# [PROMPT]
Copy every entry below exactly, and keep out the pictures.
══════
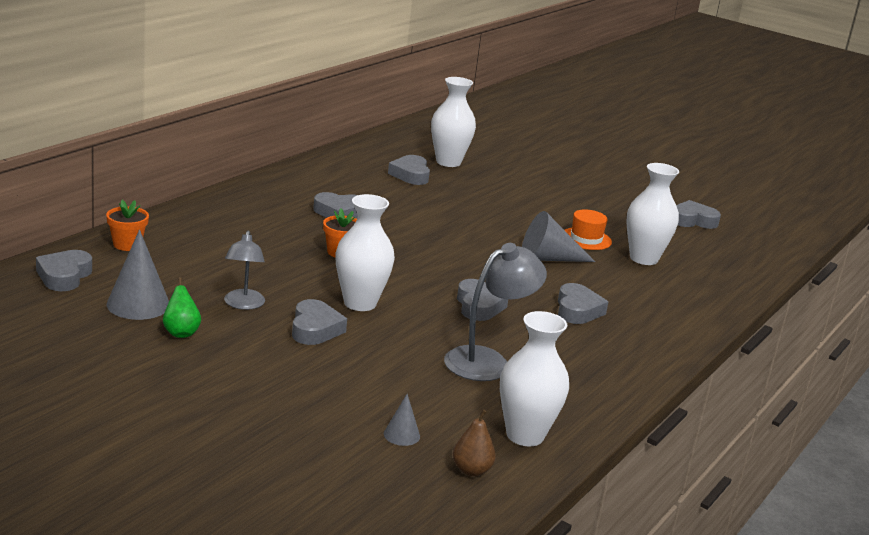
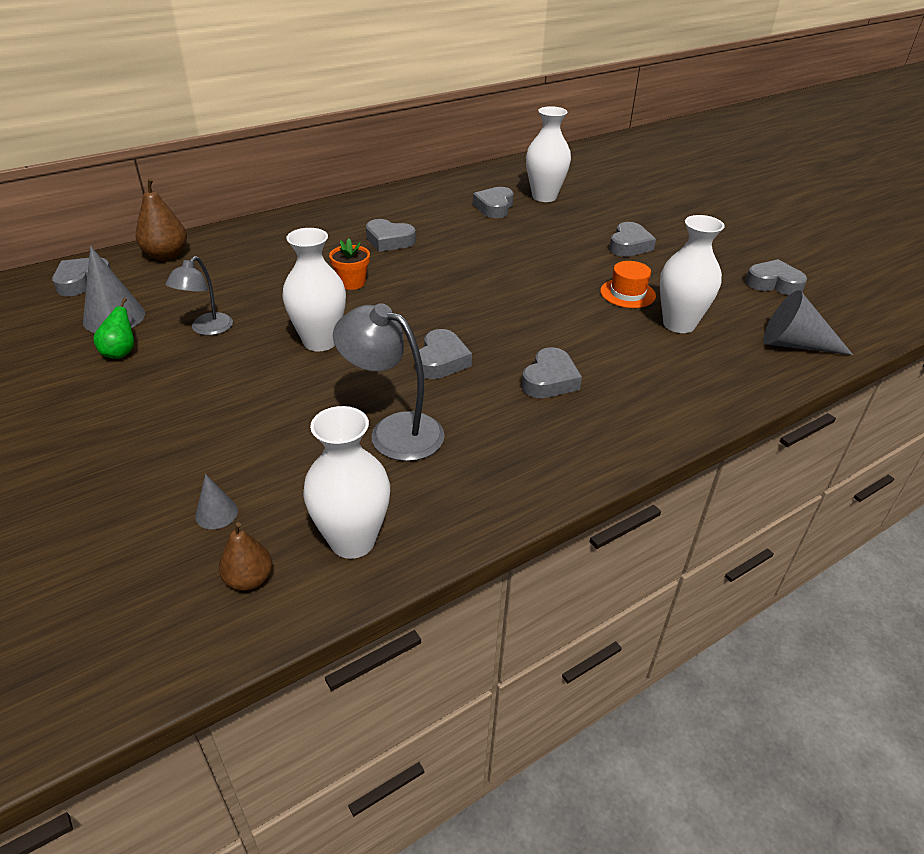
camera: 25 degrees right, 15 degrees up
(127, 244) = (166, 255): orange flower pot -> brown pear
(315, 329) = (248, 366): grey heart -> grey heart (629, 245)
(487, 361) = (393, 431): grey lamp -> grey lamp turned 135 degrees counterclockwise
(548, 259) = (565, 312): grey cone -> grey cone (794, 344)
══════
# [RESULT]
camera: 25 degrees right, 15 degrees up
(127, 244) = (166, 255): orange flower pot -> brown pear
(315, 329) = (248, 366): grey heart -> grey heart (629, 245)
(487, 361) = (393, 431): grey lamp -> grey lamp turned 135 degrees counterclockwise
(548, 259) = (565, 312): grey cone -> grey cone (794, 344)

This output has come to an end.